**GIVEN DATA:**
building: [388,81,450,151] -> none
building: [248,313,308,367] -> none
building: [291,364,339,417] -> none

* * *

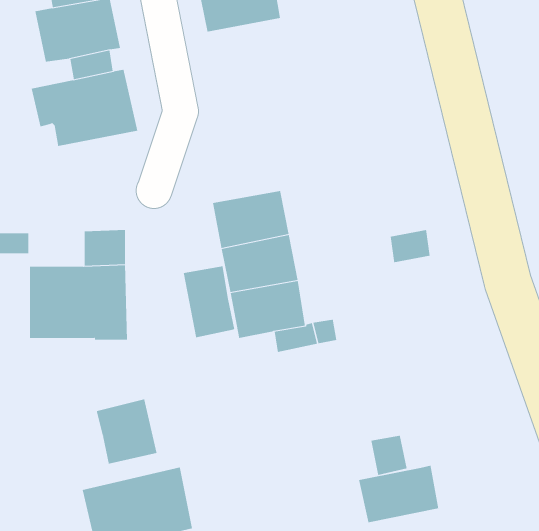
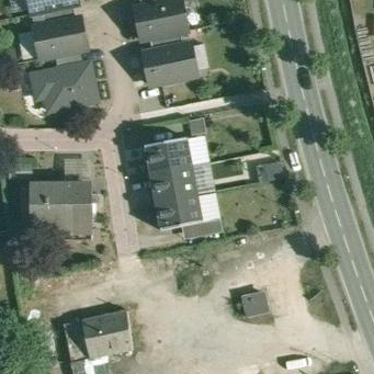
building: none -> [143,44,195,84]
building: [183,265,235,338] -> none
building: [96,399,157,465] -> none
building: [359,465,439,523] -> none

--

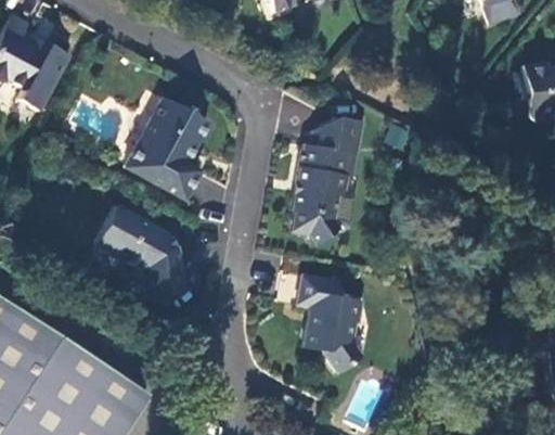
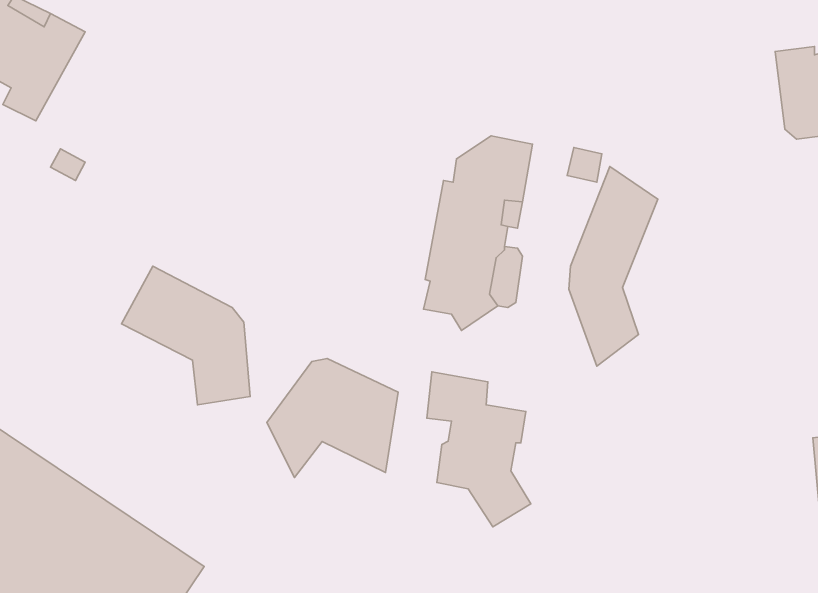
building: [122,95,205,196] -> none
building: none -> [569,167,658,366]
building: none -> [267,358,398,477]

**WORK REQUIRED:** Write out only the lines that run from the line containing "building: none -> [569,167,658,366]" through the line containing "building: none -> [267,358,398,477]", both included, exactly as they appear above.

**ANSWER TO THE PROBLEM:**
building: none -> [569,167,658,366]
building: none -> [267,358,398,477]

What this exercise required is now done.